- _Directions_: Read the records beneath this task and copy every line that contains the string "apple".

- _Record extracts_:

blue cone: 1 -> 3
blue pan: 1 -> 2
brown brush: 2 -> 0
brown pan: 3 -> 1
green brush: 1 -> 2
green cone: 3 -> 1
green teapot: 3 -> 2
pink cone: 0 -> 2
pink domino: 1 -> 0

---

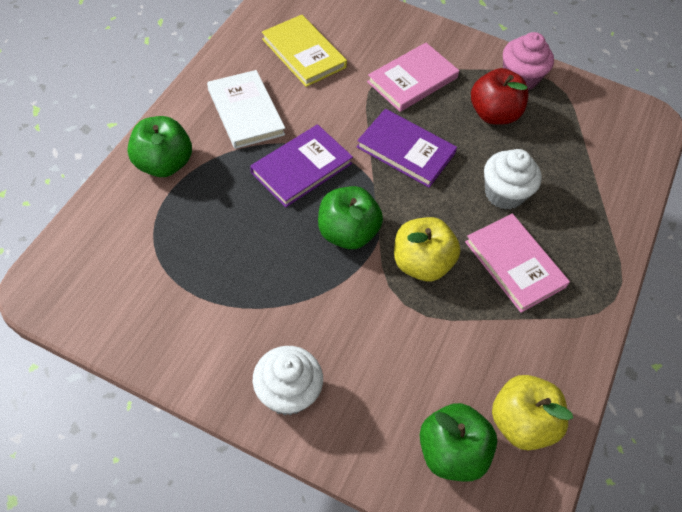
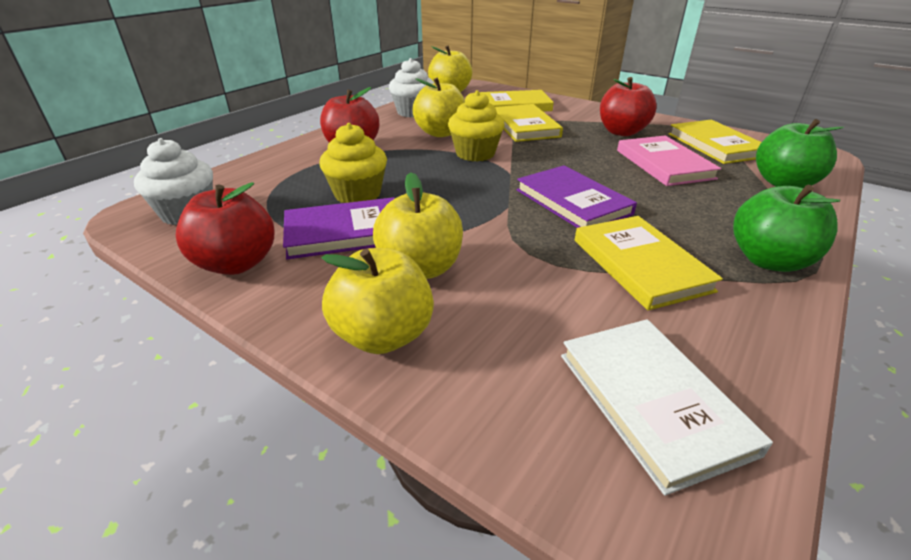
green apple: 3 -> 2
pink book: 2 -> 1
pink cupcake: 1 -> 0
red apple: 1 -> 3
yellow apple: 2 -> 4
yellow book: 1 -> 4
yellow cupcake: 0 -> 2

- _Task result_:
green apple: 3 -> 2
red apple: 1 -> 3
yellow apple: 2 -> 4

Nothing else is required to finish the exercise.